WORK REQUEST:
In the entries below, find the line containing "pink spray bottle [342,197,409,331] -> none" and the line containing "turquoise jar [519,129,570,198] -> none". Copy those two lines and everything between them exactly, and only that.

SUPPLIED ENTRIES:
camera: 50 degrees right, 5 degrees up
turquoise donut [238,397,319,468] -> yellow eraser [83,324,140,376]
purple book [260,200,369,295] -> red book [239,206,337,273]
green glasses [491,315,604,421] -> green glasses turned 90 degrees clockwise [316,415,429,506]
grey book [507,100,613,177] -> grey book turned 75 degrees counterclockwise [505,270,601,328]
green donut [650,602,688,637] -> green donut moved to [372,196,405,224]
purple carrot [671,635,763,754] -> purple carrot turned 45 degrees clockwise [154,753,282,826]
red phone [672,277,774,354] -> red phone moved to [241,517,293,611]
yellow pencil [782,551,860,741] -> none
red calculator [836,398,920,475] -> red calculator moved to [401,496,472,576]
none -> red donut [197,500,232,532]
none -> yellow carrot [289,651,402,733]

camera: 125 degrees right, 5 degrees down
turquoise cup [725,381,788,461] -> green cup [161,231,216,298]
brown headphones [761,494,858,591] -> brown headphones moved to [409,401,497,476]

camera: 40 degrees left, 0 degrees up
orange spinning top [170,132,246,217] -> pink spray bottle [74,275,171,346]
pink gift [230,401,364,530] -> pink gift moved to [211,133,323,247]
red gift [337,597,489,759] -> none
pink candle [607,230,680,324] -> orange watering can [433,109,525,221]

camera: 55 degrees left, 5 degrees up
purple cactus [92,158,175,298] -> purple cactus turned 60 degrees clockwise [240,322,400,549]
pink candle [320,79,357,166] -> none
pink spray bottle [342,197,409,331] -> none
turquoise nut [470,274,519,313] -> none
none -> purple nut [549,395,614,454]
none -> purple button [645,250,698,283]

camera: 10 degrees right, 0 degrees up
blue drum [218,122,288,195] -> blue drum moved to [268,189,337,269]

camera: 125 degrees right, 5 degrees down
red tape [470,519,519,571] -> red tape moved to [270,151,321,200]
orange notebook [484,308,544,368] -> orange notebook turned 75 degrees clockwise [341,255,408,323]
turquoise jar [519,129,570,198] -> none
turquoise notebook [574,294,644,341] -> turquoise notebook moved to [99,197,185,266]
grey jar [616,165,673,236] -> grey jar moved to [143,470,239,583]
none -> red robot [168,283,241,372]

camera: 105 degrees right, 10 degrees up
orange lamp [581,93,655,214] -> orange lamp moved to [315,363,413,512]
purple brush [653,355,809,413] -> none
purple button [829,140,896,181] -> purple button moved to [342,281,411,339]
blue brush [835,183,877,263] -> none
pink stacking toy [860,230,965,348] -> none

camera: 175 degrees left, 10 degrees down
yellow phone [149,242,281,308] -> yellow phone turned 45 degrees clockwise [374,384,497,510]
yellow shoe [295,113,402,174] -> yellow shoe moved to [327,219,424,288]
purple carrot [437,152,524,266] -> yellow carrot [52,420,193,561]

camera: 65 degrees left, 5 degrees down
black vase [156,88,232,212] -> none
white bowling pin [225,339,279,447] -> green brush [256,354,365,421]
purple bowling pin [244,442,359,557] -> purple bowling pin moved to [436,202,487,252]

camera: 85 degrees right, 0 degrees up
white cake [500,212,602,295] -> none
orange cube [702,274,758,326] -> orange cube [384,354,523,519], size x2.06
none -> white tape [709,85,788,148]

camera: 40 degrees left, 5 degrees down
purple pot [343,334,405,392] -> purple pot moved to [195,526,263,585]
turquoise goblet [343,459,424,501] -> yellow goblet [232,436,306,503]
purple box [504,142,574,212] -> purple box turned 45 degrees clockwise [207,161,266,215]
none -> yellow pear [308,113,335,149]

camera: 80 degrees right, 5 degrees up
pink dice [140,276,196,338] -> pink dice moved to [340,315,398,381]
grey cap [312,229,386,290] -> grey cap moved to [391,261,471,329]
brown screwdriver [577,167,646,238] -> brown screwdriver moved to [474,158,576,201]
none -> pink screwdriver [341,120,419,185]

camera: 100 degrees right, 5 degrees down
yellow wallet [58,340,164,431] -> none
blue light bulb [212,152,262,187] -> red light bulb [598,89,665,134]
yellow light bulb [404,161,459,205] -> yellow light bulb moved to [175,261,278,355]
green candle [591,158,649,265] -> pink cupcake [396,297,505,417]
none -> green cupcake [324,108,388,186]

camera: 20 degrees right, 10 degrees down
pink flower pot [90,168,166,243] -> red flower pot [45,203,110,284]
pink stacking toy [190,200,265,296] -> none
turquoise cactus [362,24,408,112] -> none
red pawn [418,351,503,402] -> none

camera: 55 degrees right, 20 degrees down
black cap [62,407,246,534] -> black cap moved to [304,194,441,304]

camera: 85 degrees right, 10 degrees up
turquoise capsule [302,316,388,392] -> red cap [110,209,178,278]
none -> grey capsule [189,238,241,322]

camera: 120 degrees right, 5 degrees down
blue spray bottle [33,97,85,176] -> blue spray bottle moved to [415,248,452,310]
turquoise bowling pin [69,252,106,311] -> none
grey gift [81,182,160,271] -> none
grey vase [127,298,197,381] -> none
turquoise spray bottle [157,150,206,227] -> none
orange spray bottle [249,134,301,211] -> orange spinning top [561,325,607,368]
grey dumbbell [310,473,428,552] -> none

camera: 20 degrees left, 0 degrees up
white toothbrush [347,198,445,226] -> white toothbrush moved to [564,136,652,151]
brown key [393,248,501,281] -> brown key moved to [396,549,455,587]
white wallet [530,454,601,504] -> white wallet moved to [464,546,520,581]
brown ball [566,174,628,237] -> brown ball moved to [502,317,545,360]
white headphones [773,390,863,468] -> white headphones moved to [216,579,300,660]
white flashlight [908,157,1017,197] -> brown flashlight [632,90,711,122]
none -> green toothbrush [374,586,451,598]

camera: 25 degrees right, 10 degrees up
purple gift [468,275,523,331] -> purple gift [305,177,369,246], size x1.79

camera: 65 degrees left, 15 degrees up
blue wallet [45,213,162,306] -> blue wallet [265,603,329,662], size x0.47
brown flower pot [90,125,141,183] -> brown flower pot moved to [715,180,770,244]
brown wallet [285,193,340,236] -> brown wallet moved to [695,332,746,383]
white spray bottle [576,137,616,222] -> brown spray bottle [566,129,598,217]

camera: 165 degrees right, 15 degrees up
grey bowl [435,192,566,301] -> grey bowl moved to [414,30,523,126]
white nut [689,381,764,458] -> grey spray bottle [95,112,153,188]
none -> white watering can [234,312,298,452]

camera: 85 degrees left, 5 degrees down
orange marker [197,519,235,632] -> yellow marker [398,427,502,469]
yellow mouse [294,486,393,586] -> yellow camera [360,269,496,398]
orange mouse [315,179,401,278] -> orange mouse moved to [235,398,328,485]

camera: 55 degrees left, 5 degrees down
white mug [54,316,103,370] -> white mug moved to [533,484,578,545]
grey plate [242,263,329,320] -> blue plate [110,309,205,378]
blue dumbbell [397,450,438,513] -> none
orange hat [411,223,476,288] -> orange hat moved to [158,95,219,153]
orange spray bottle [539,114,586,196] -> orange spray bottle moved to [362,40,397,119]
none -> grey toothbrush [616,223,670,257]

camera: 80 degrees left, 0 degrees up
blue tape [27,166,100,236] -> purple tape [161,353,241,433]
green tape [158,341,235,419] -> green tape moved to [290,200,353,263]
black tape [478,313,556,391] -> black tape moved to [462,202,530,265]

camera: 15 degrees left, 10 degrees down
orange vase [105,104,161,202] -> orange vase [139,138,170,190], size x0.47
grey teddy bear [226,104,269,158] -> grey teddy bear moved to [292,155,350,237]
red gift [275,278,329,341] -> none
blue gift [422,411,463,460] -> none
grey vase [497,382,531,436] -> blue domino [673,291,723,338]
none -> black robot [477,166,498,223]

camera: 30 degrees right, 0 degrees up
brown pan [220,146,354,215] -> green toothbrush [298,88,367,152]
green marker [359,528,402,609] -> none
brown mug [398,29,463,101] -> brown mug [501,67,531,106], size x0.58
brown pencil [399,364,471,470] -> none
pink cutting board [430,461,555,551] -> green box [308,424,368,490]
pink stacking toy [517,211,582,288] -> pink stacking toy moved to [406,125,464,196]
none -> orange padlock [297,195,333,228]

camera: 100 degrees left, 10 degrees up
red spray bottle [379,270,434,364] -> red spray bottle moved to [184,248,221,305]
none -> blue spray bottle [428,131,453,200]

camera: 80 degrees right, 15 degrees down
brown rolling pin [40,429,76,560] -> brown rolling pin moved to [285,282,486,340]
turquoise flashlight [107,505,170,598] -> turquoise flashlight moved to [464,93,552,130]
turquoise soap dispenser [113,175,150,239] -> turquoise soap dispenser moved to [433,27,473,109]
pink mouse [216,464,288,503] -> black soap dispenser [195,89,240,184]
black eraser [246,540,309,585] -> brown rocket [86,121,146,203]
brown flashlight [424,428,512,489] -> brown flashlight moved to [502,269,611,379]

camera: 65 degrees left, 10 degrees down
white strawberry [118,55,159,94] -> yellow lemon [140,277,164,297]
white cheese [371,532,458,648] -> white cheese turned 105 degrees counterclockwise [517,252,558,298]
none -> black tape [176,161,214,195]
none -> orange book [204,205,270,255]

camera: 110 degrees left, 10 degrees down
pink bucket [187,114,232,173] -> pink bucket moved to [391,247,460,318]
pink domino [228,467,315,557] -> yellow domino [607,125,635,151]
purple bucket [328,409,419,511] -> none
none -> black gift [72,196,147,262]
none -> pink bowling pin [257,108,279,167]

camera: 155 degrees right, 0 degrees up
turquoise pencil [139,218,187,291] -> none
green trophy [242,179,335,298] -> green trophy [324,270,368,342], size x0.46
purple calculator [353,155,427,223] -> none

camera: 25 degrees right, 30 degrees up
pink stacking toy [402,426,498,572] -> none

RESULT OF THE TASK:
pink spray bottle [342,197,409,331] -> none
turquoise nut [470,274,519,313] -> none
none -> purple nut [549,395,614,454]
none -> purple button [645,250,698,283]

camera: 10 degrees right, 0 degrees up
blue drum [218,122,288,195] -> blue drum moved to [268,189,337,269]

camera: 125 degrees right, 5 degrees down
red tape [470,519,519,571] -> red tape moved to [270,151,321,200]
orange notebook [484,308,544,368] -> orange notebook turned 75 degrees clockwise [341,255,408,323]
turquoise jar [519,129,570,198] -> none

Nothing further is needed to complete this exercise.